Scene image comparisons:
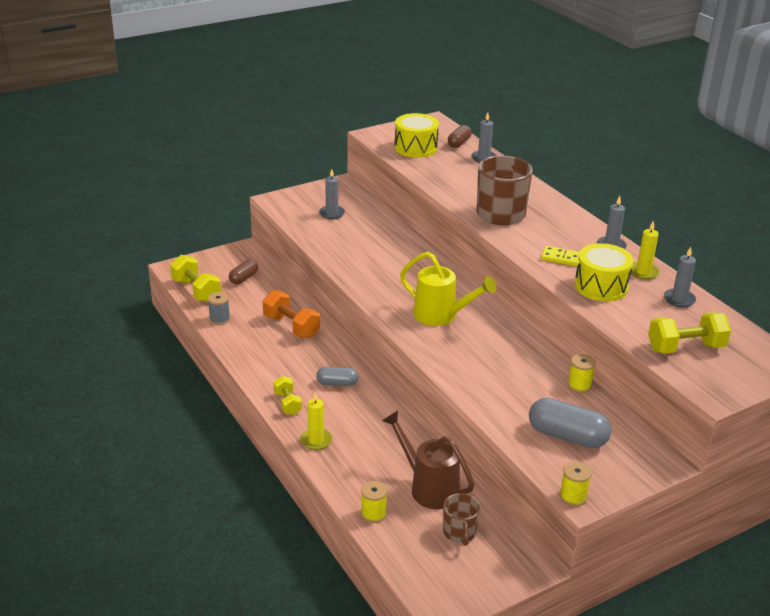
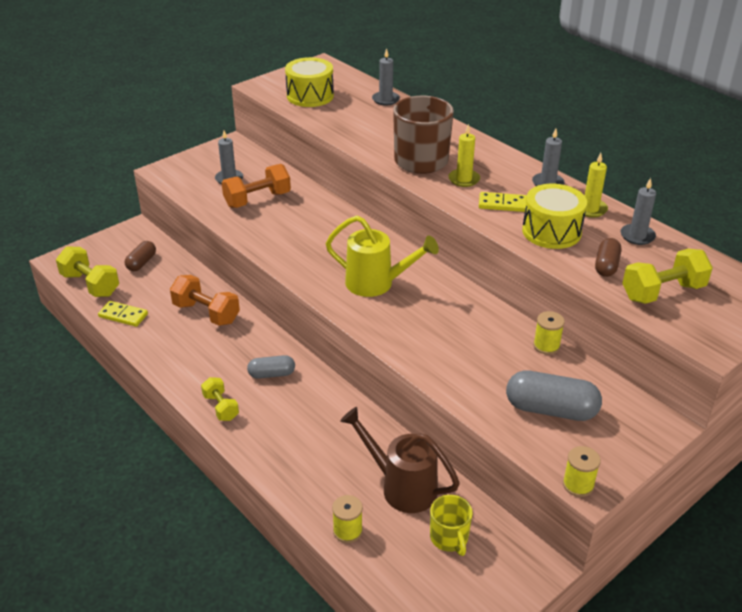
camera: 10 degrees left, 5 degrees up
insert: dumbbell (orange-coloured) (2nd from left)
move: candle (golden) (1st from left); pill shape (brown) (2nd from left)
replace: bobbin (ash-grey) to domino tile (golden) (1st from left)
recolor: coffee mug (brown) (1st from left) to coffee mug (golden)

▶ [The problem] Return every line from the records above that holds the word "golden".

▶ [Response for this exercise]
move: candle (golden) (1st from left); pill shape (brown) (2nd from left)
replace: bobbin (ash-grey) to domino tile (golden) (1st from left)
recolor: coffee mug (brown) (1st from left) to coffee mug (golden)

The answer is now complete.